Without including any pictures, reproduce all the lines below word for word.

▸ DATA BLOCK:
━━━

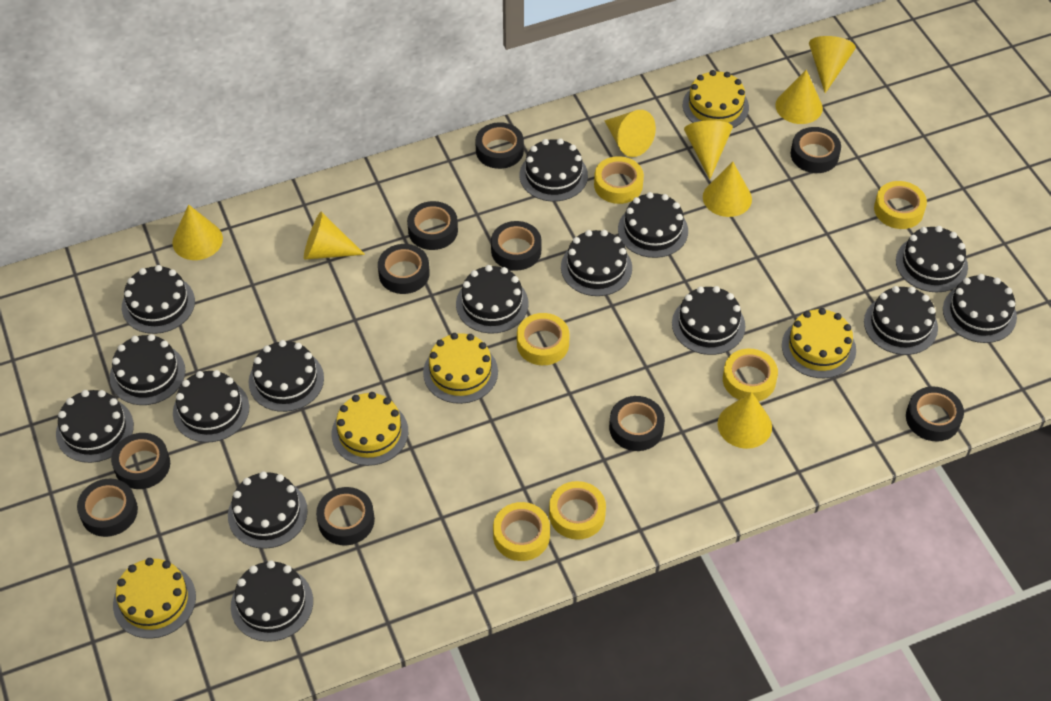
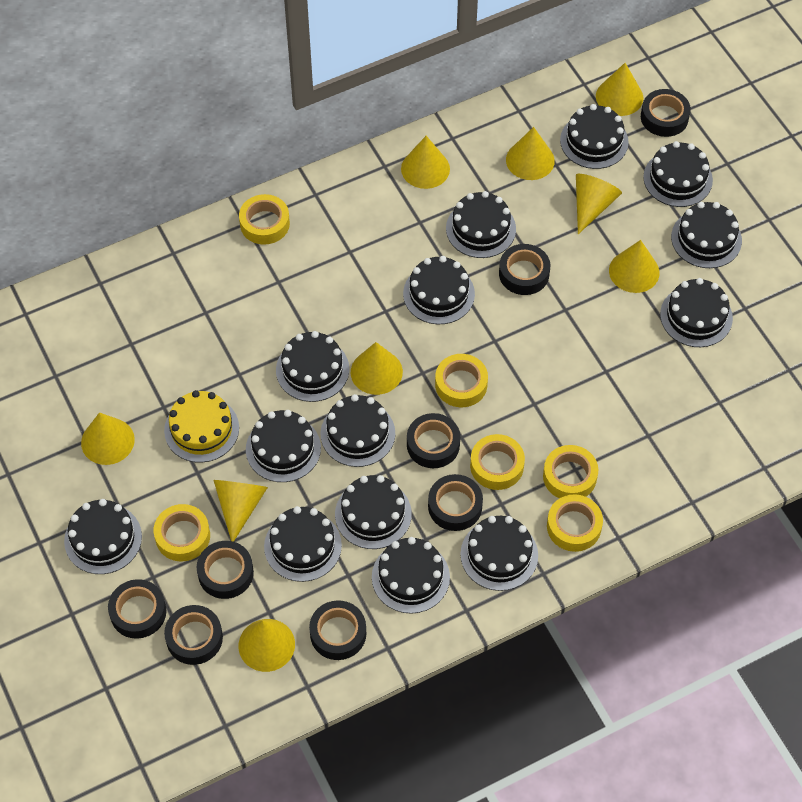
black cake: 15 -> 14
black tape: 10 -> 8
yellow cake: 5 -> 1
yellow cone: 8 -> 9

━━━

▸ YOUR RESPONSE:
black cake: 15 -> 14
black tape: 10 -> 8
yellow cake: 5 -> 1
yellow cone: 8 -> 9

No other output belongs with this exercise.